═══ INFORMATION

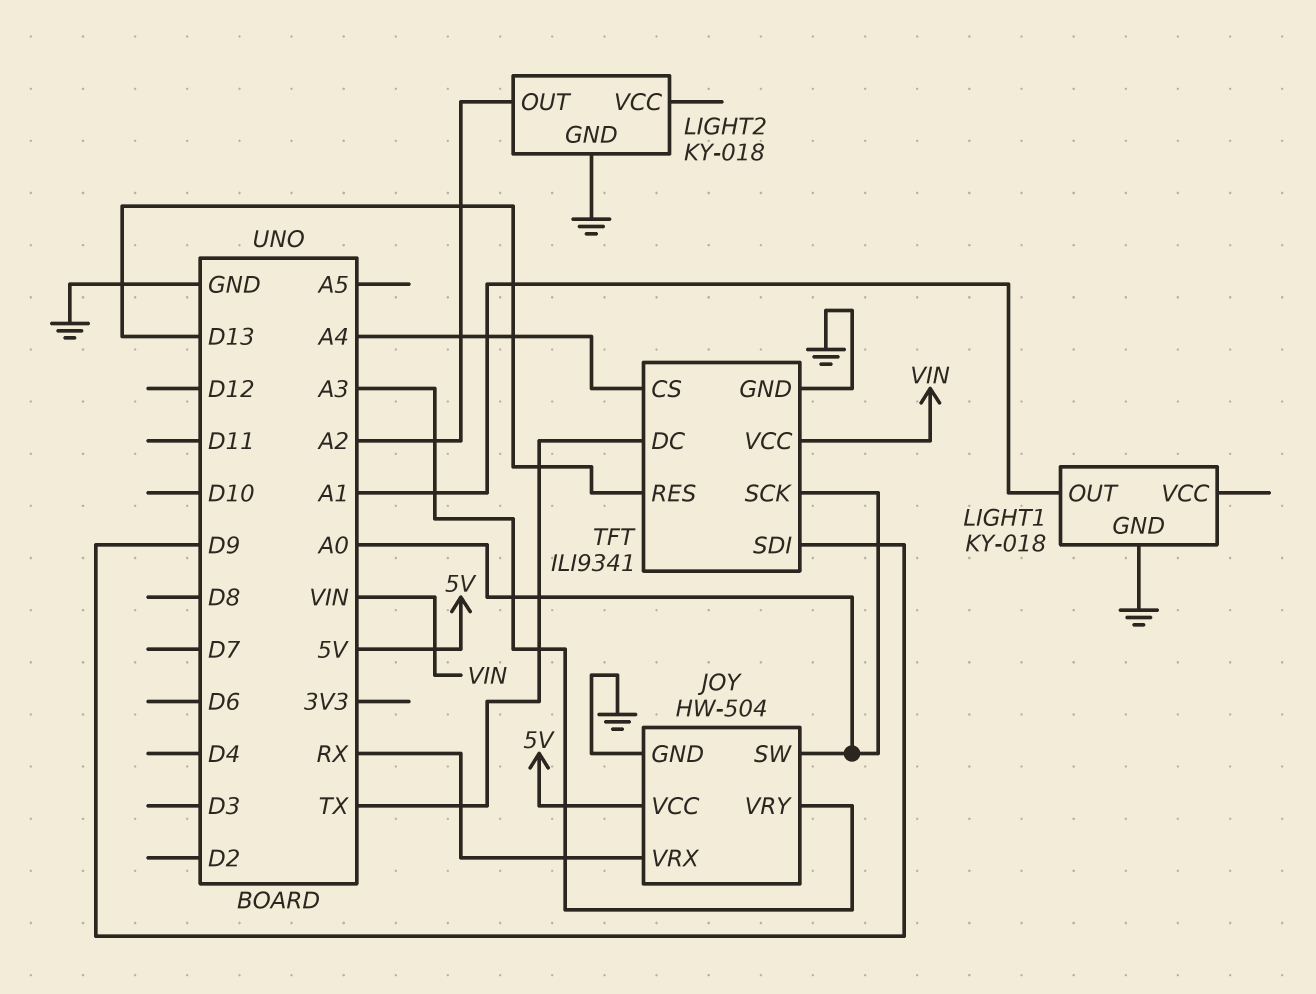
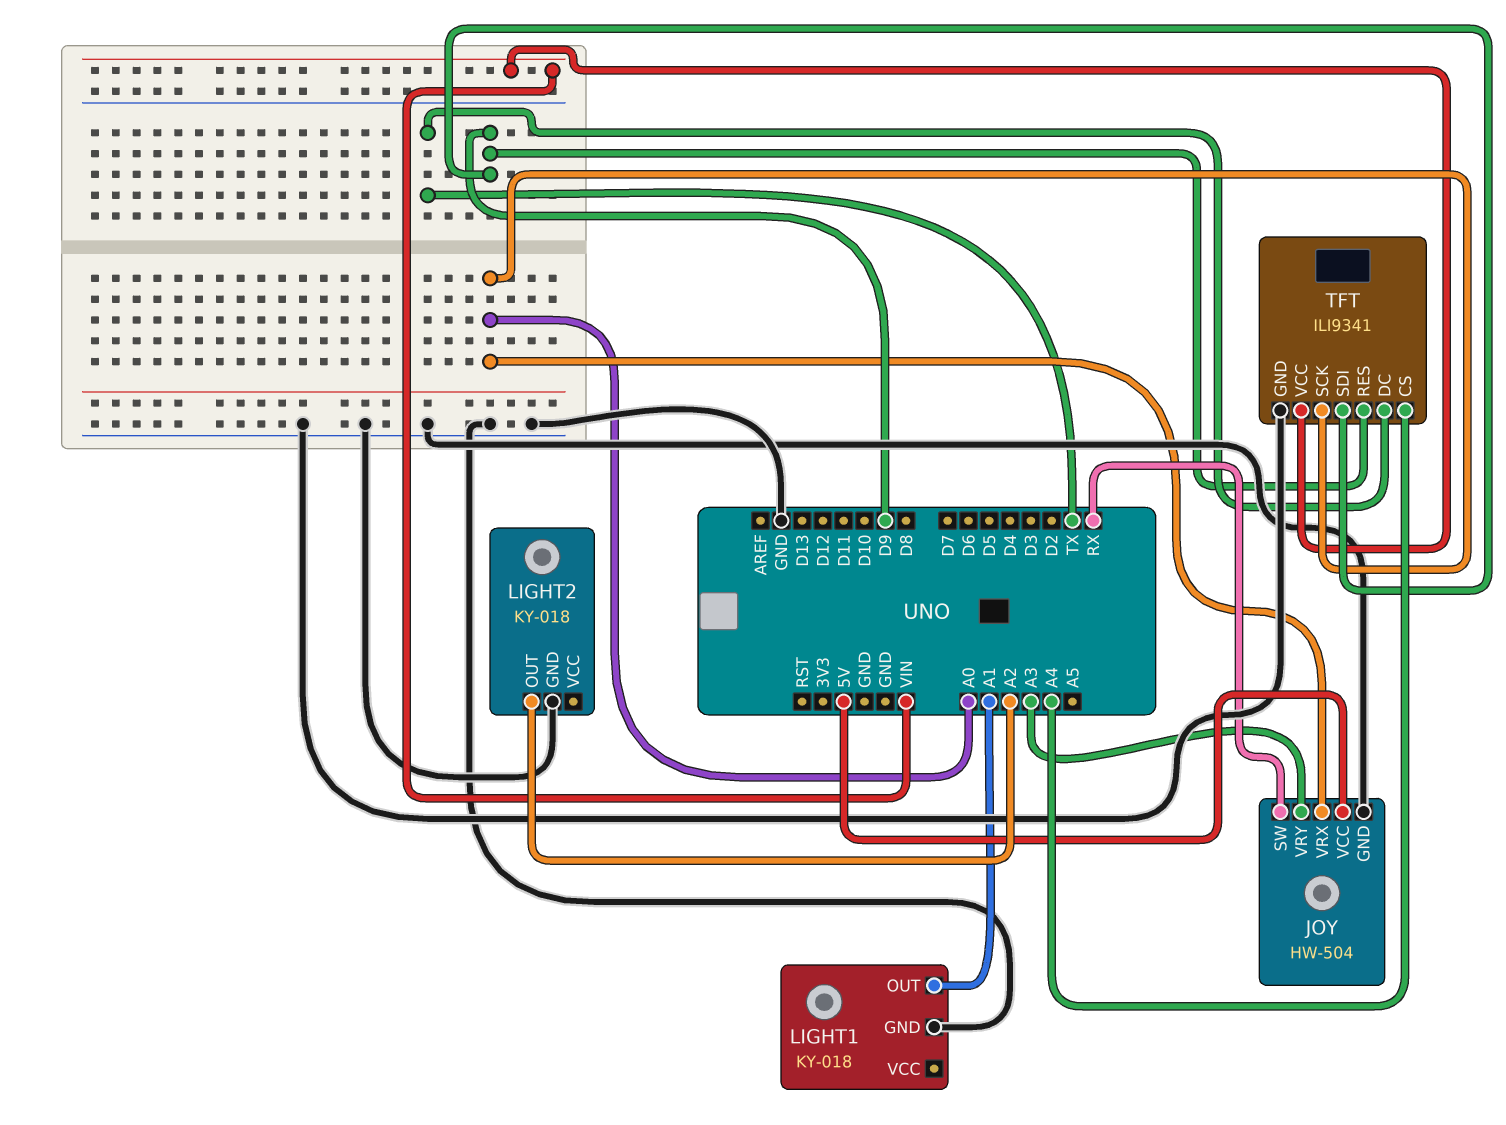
JOY pin SW: A0 -> RX
JOY pin VRX: RX -> A0
TFT pin RES: D13 -> D9

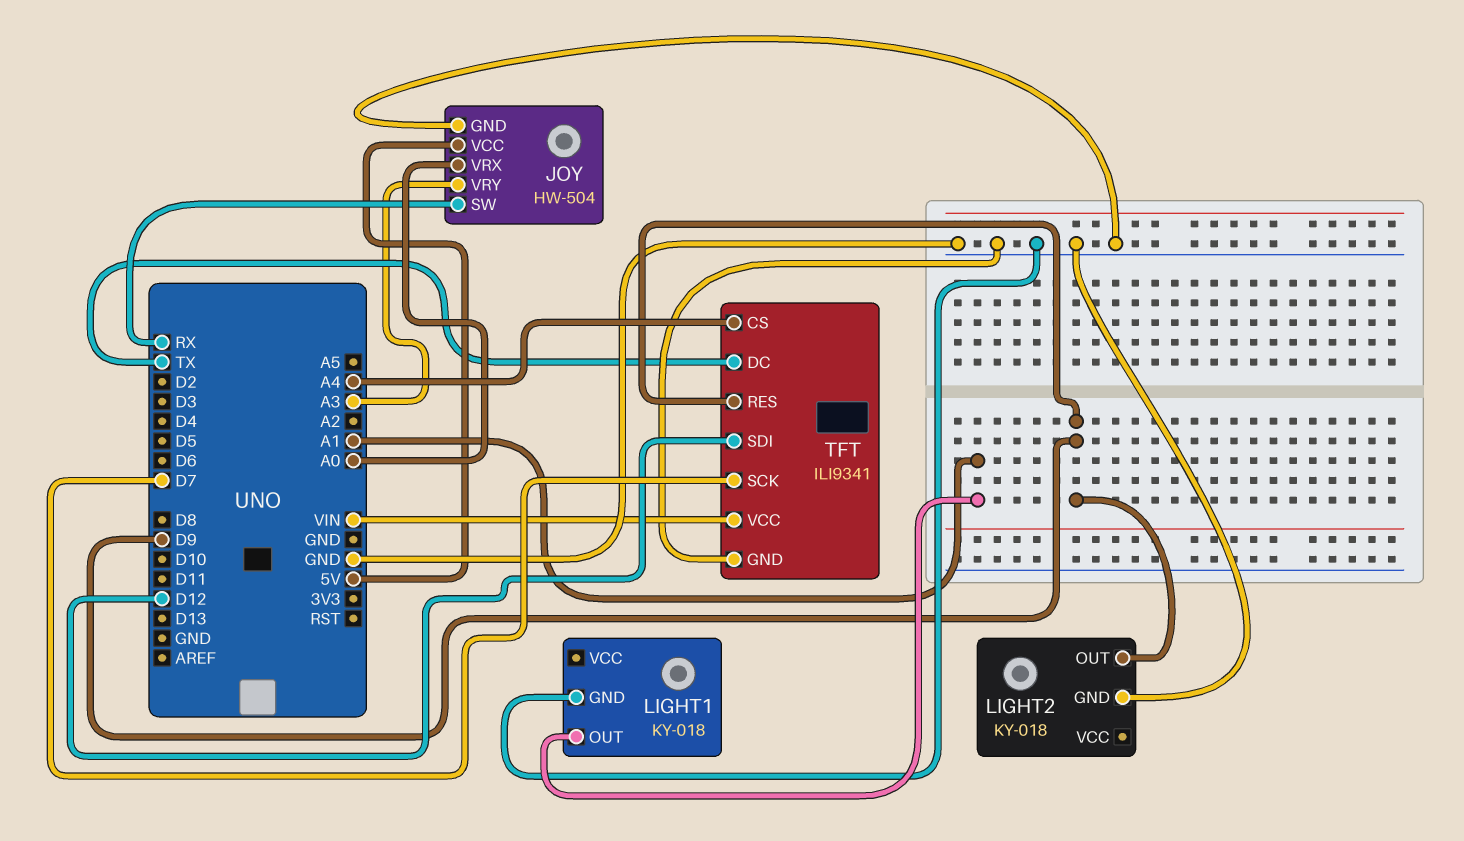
LIGHT2 pin OUT: A2 -> D9
TFT pin SCK: A0 -> D7
TFT pin SDI: D9 -> D12

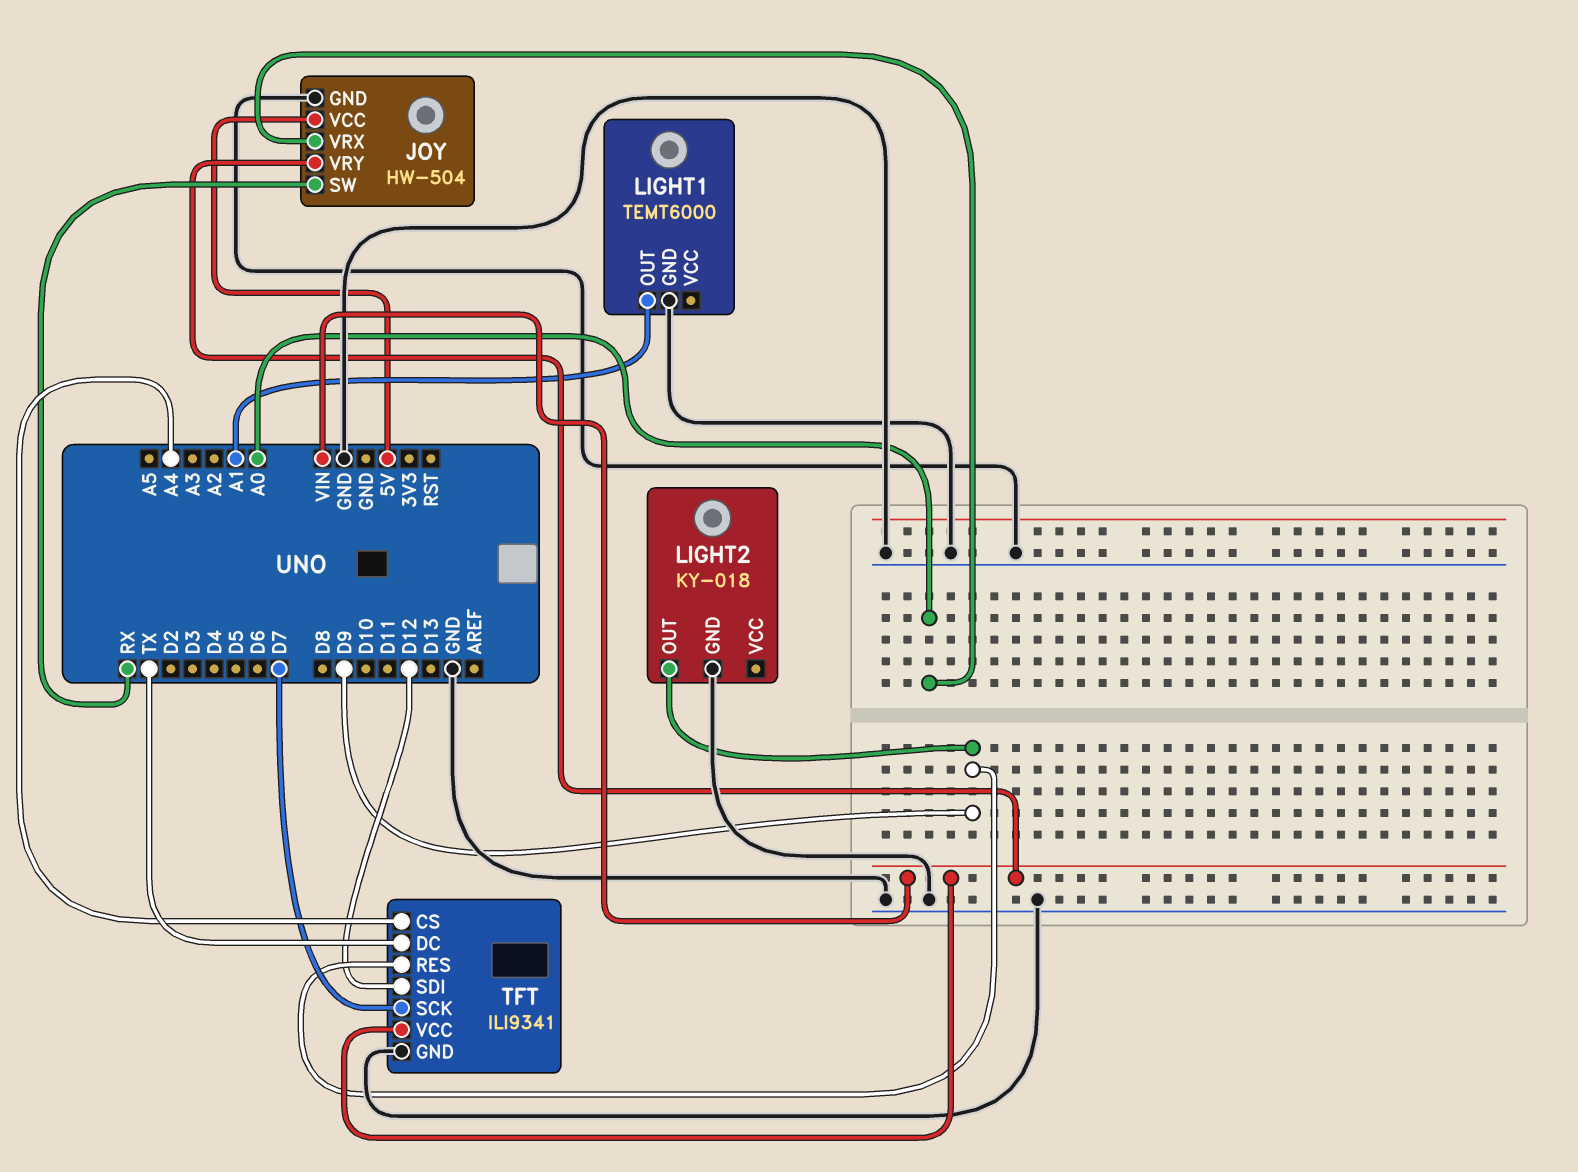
JOY pin VRY: A3 -> VIN
LIGHT1: KY-018 -> TEMT6000

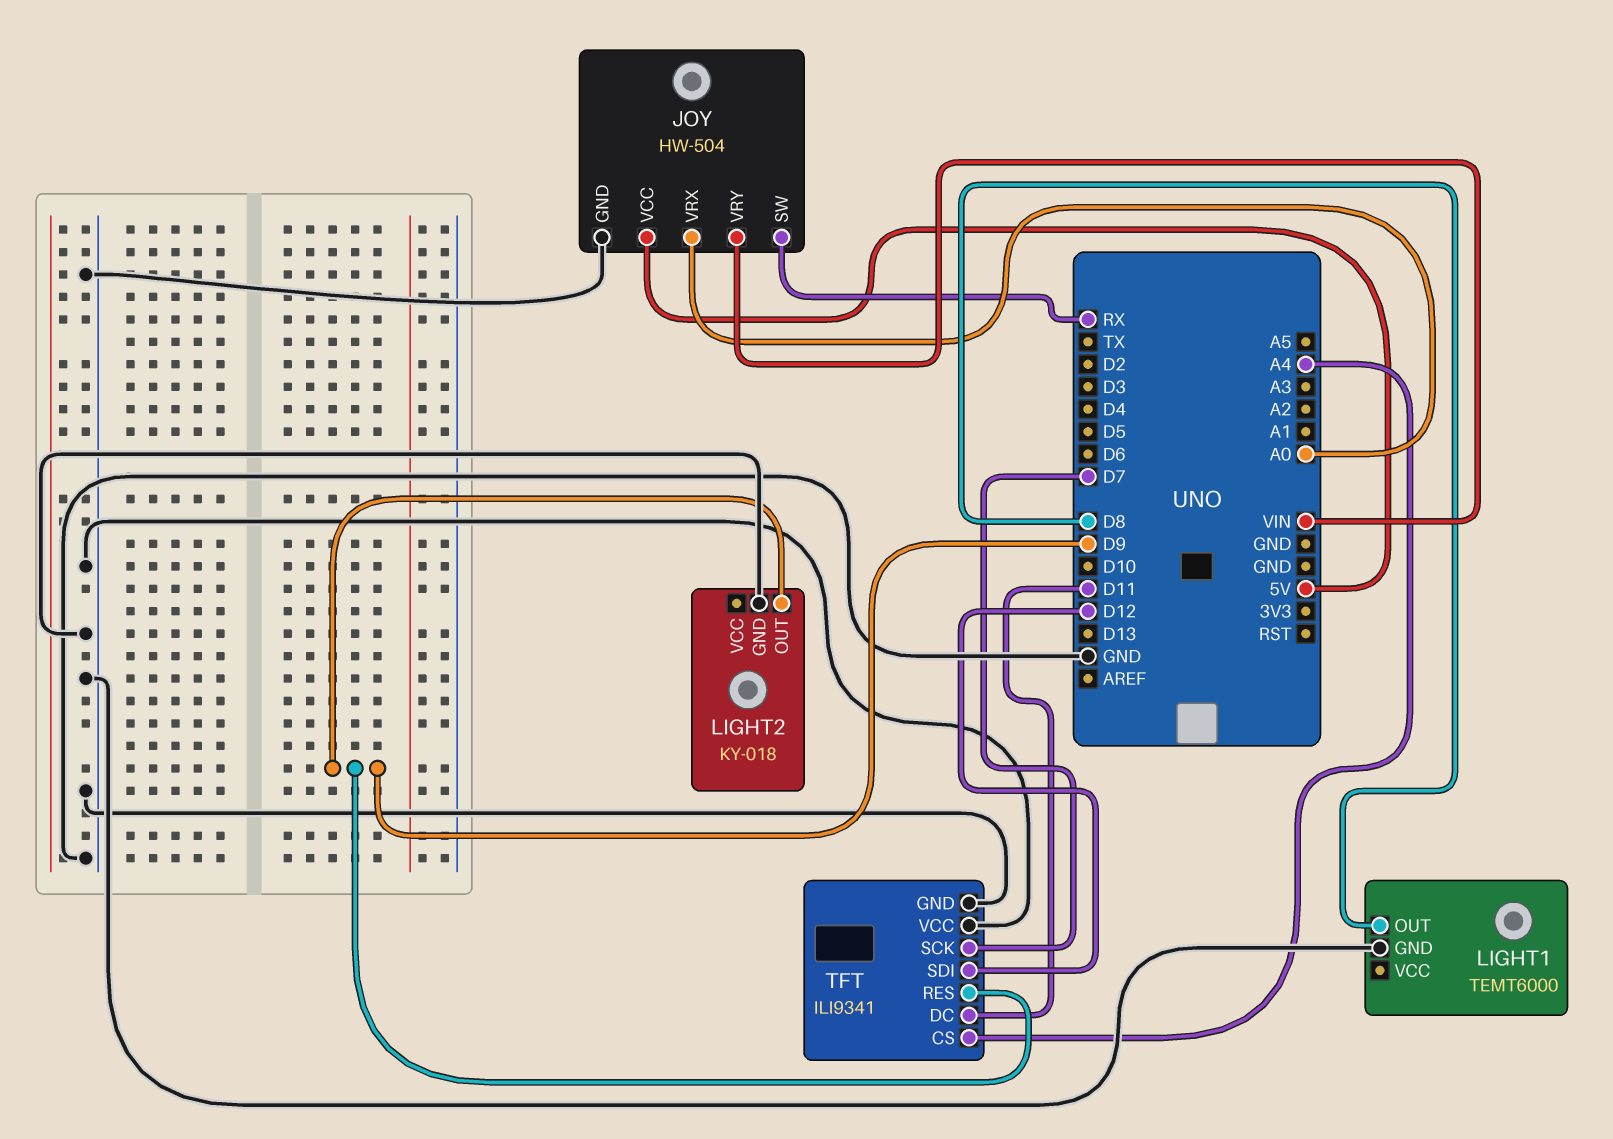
LIGHT1 pin OUT: A1 -> D8
TFT pin DC: TX -> D11
TFT pin VCC: VIN -> GND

══════

--- PROBLEM TO SOLVE ---
The line that contains "TFT pin SDI: D9 -> D12" begins the part to retype, and the last line of the records above ends it. Retype both and everything between, exactly, without the pictures.

--- RESPONSE ---
TFT pin SDI: D9 -> D12

JOY pin VRY: A3 -> VIN
LIGHT1: KY-018 -> TEMT6000

LIGHT1 pin OUT: A1 -> D8
TFT pin DC: TX -> D11
TFT pin VCC: VIN -> GND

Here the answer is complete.